WHAT TO PRODUCE →
Working line by line, output the entries below exactly as they appear.

Records contained in a dataset →
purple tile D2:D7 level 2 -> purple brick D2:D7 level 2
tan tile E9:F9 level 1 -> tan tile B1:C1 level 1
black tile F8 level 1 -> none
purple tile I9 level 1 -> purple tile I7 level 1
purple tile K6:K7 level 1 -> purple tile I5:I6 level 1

FINISHED TASK →
purple tile D2:D7 level 2 -> purple brick D2:D7 level 2
tan tile E9:F9 level 1 -> tan tile B1:C1 level 1
black tile F8 level 1 -> none
purple tile I9 level 1 -> purple tile I7 level 1
purple tile K6:K7 level 1 -> purple tile I5:I6 level 1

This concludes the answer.